Write out the lines below exactly, beginning at the one with "black semicircle: (257, 221)" and stopping after the one with "green rectangle: (128, 108)"; the pictures are not copied.

_Data for the task_
::::
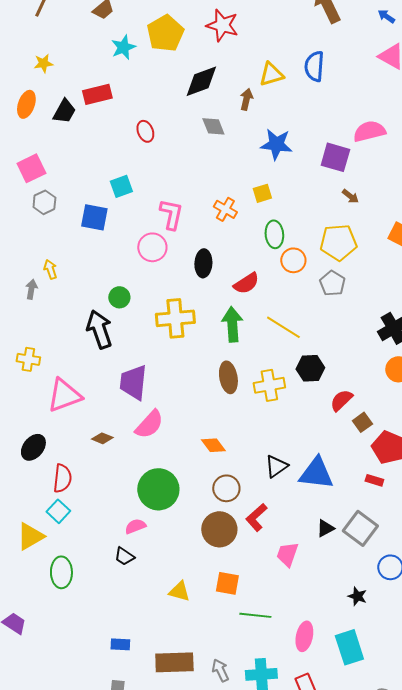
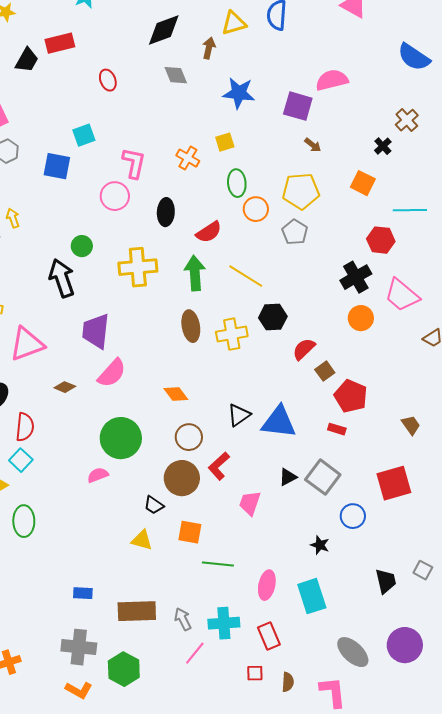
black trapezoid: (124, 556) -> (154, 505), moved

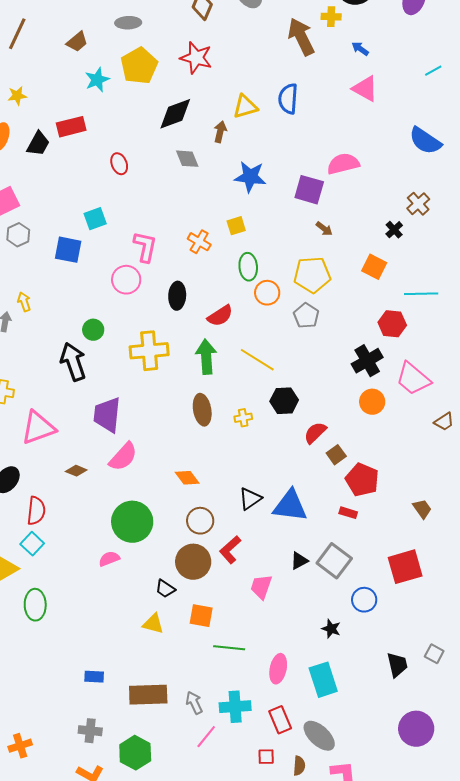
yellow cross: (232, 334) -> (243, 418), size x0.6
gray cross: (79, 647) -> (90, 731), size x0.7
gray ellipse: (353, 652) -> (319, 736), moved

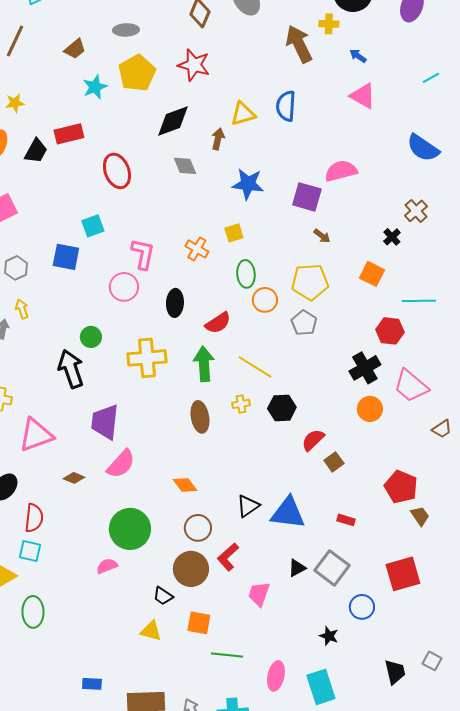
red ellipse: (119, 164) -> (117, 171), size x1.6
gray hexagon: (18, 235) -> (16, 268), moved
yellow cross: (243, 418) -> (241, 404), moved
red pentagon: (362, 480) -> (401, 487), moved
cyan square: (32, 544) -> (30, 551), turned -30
::::
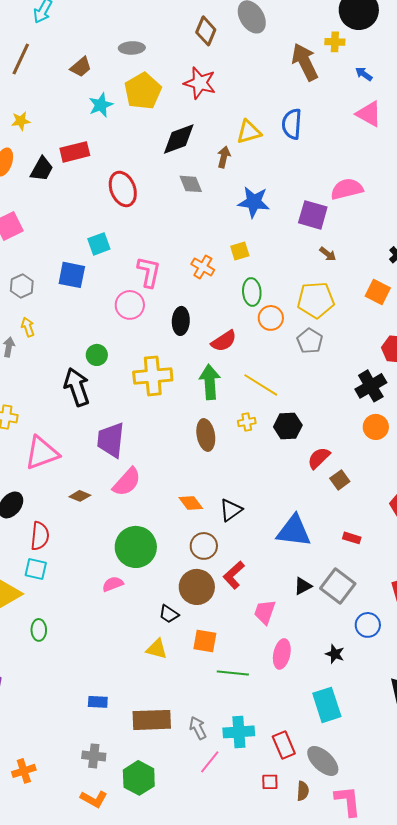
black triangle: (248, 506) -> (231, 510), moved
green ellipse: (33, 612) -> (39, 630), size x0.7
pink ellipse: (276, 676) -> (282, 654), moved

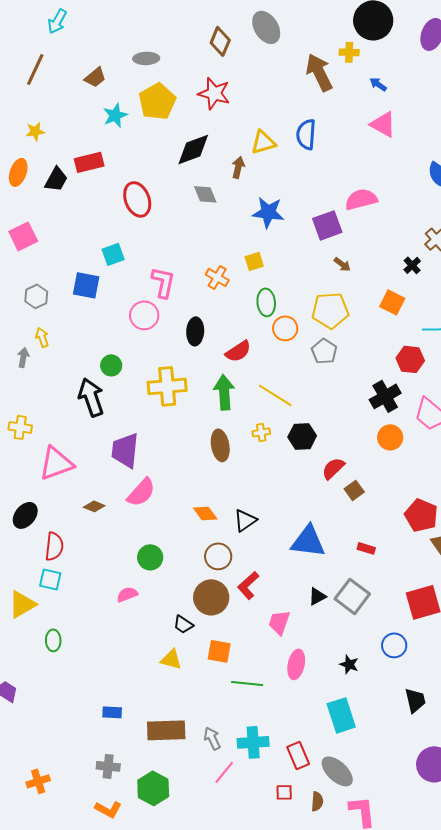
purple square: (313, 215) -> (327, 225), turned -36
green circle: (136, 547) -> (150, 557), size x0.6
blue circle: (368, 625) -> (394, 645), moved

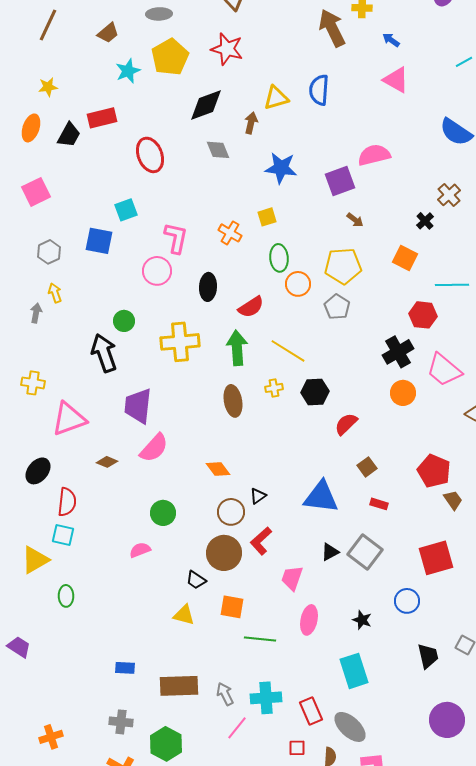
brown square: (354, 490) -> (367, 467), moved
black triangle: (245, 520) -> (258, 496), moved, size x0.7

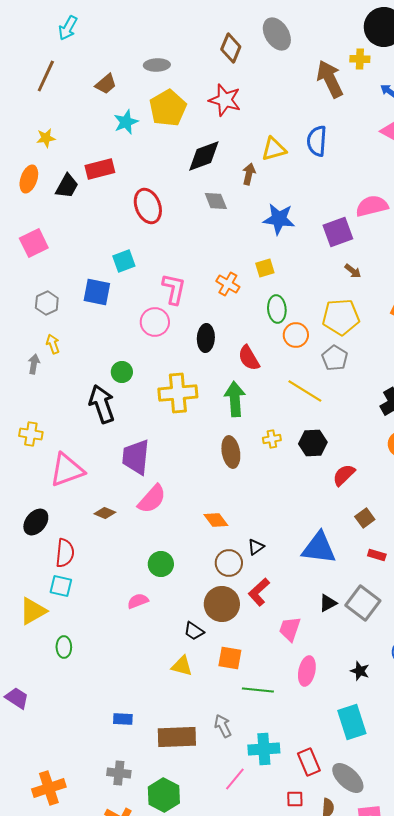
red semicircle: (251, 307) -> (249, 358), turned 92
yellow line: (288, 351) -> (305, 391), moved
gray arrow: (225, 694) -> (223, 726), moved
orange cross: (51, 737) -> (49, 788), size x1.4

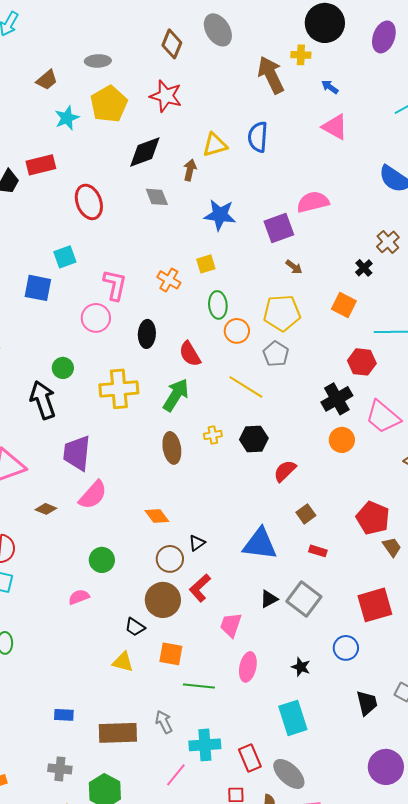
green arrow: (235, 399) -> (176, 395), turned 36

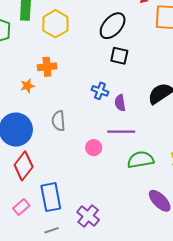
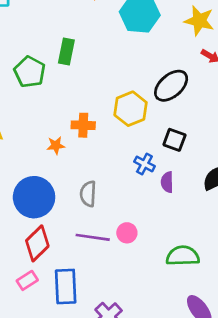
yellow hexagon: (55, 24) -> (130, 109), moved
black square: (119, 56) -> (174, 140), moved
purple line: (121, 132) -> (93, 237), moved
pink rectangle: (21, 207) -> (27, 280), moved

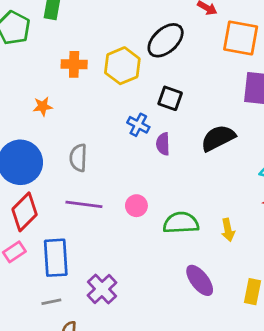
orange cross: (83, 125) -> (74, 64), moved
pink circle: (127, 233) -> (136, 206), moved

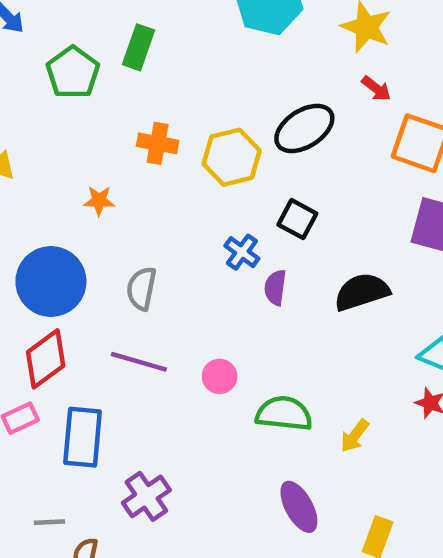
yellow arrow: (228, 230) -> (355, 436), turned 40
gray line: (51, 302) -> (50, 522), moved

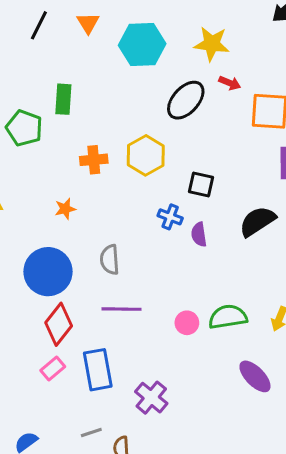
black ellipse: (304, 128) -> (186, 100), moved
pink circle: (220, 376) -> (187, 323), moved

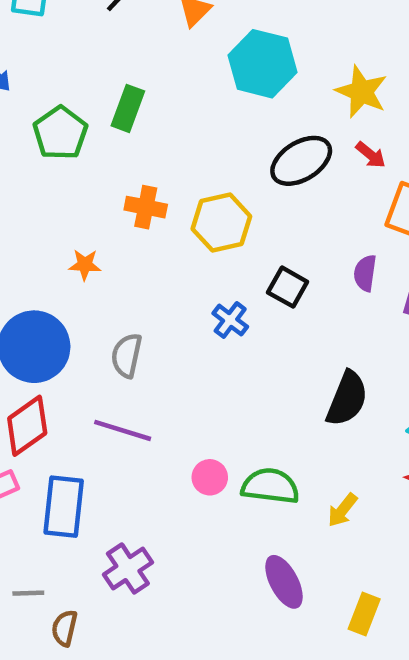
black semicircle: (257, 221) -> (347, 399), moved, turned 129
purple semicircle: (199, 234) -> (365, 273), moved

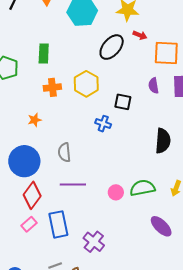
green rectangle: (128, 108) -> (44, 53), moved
::::
_Result below_
black semicircle: (257, 221) -> (347, 399), moved, turned 129
purple semicircle: (199, 234) -> (365, 273), moved

green rectangle: (128, 108) -> (44, 53), moved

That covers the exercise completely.